> **RECORDED DATA**

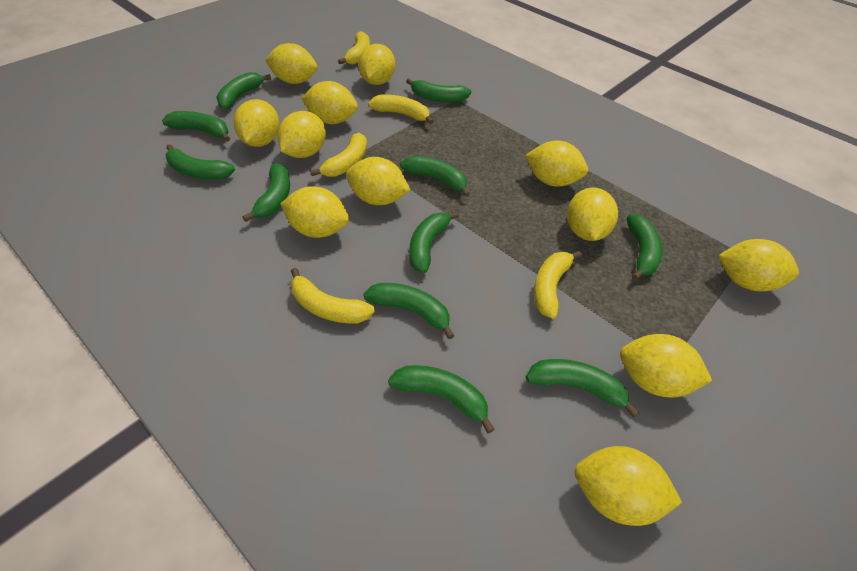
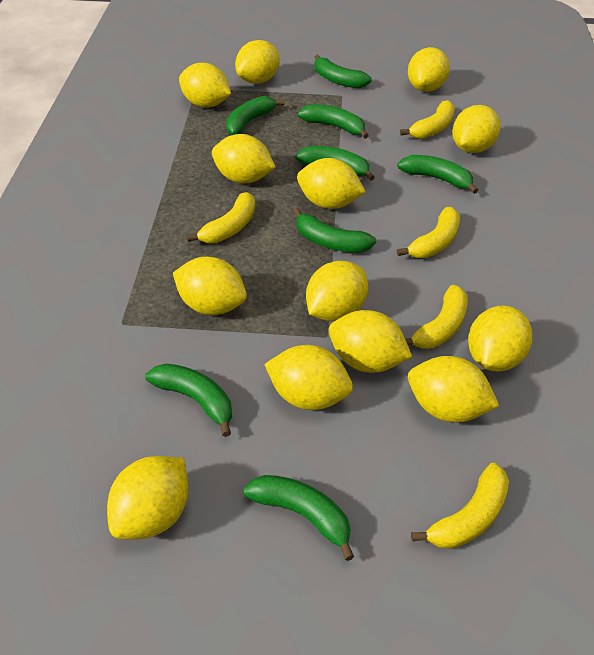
green banana: 11 -> 8
yellow lemon: 12 -> 13

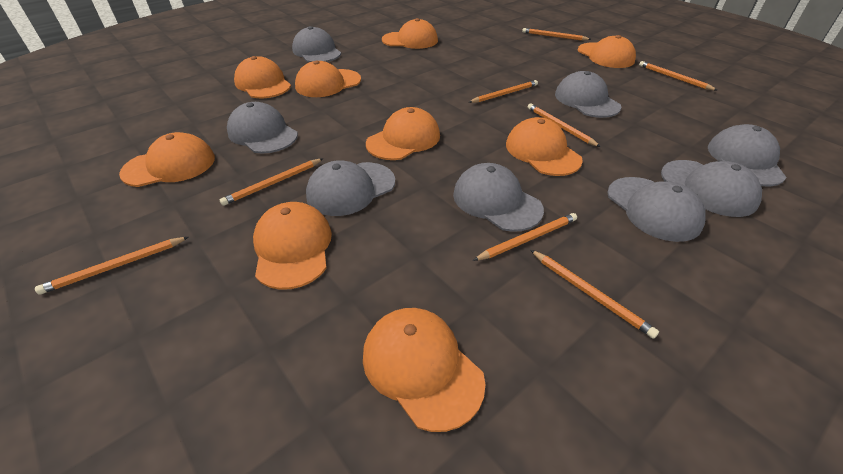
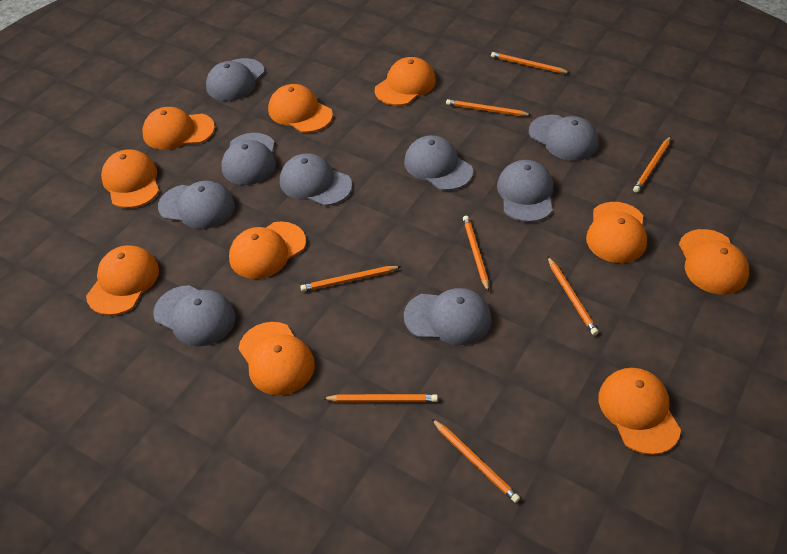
grey cap: 8 -> 9
orange cap: 9 -> 10

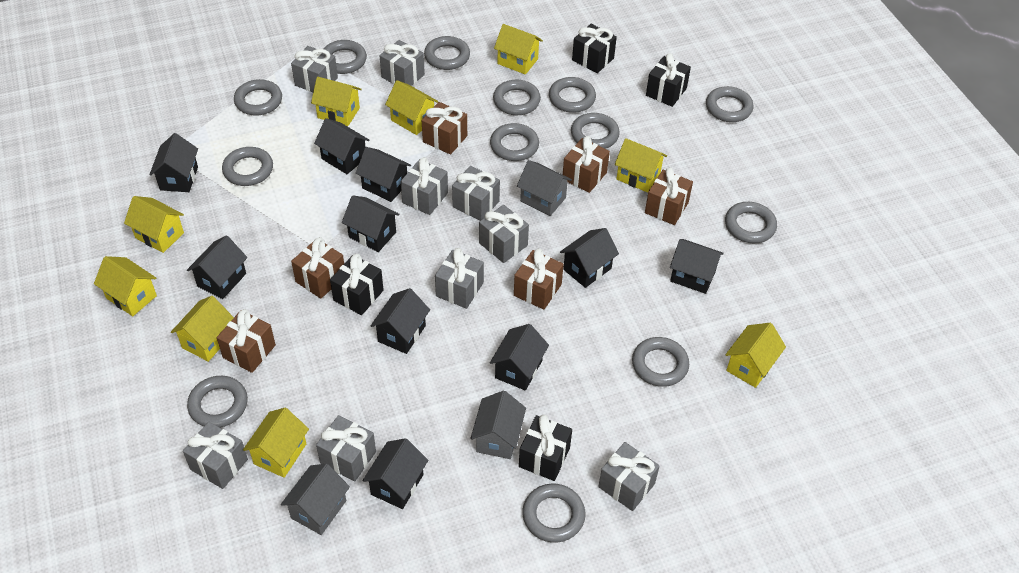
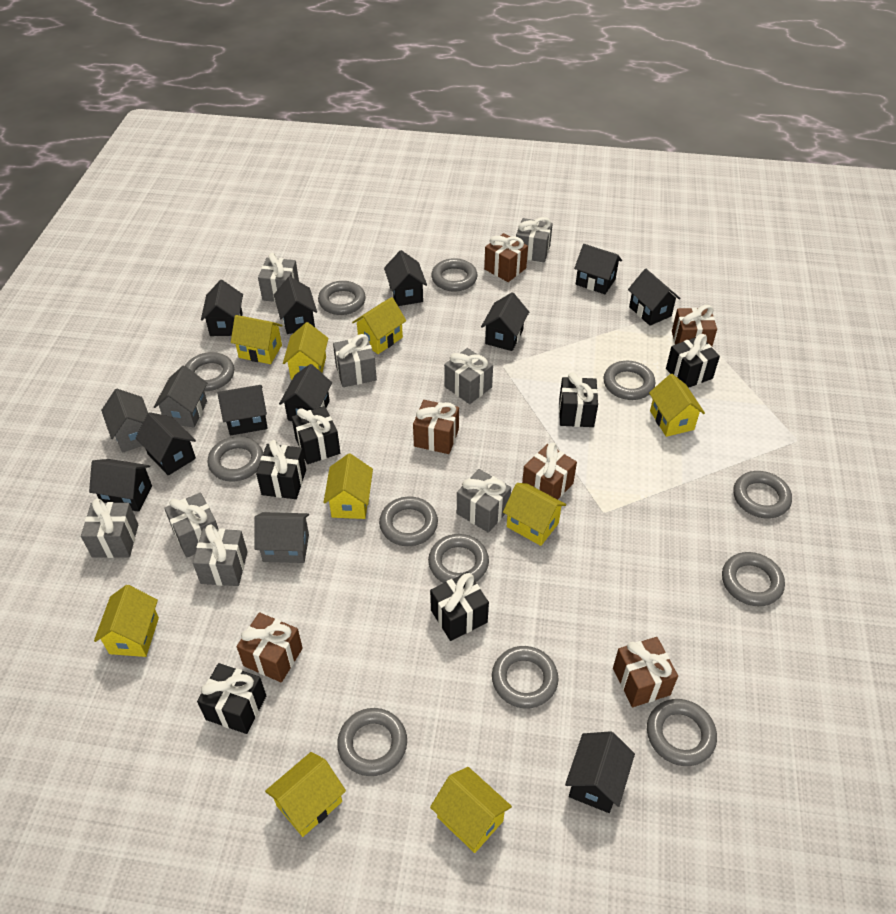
black gift: 4 -> 6
black house: 10 -> 11
grey gift: 9 -> 8
grey ring: 13 -> 12

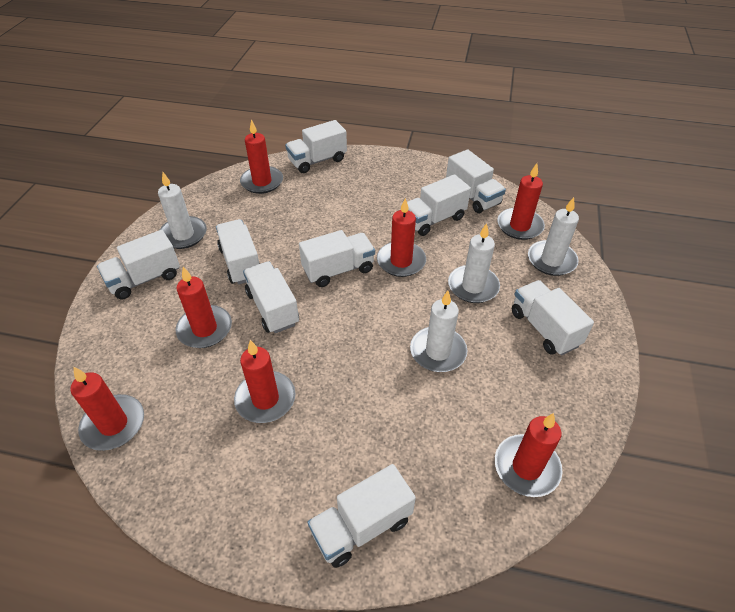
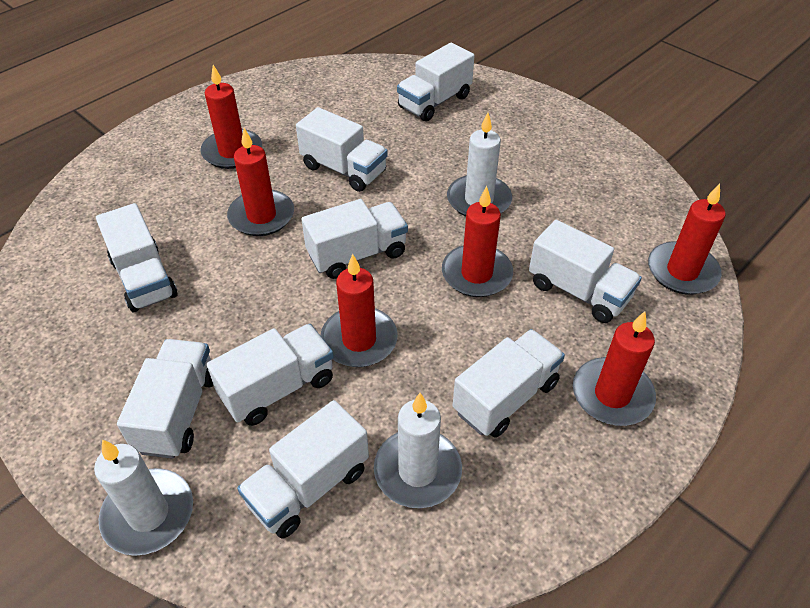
red candle: 7 -> 6
white candle: 4 -> 3

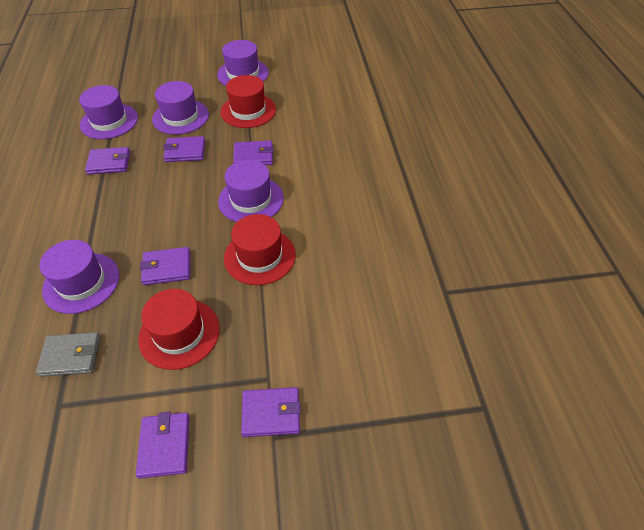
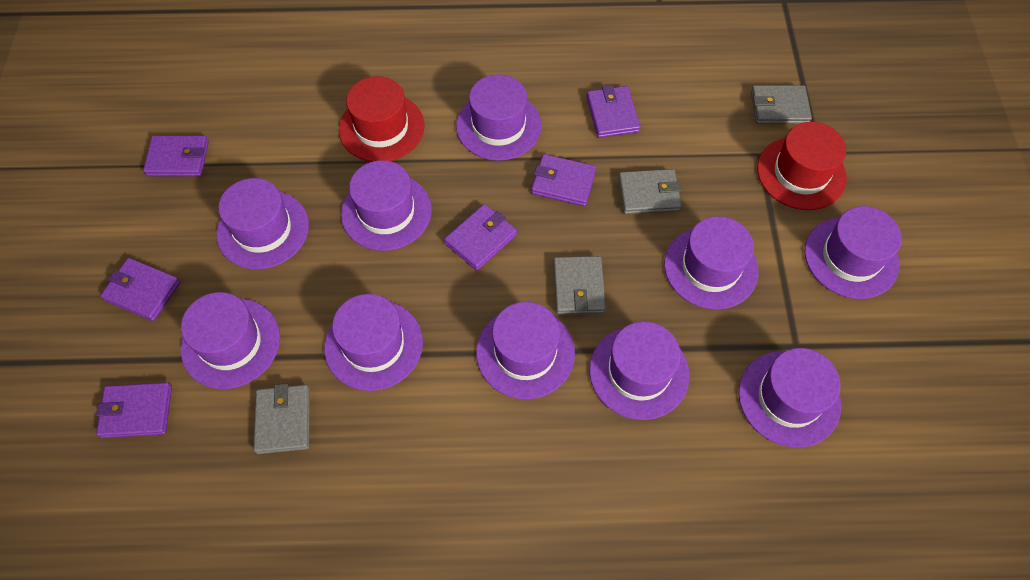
grey wallet: 1 -> 4
purple hat: 5 -> 10
red hat: 3 -> 2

> **PROBLEM**
Only the lines that contain the string "grey" should be copied from the entries above.

> **TASK SOLUTION**
grey cap: 8 -> 9
grey gift: 9 -> 8
grey ring: 13 -> 12
grey wallet: 1 -> 4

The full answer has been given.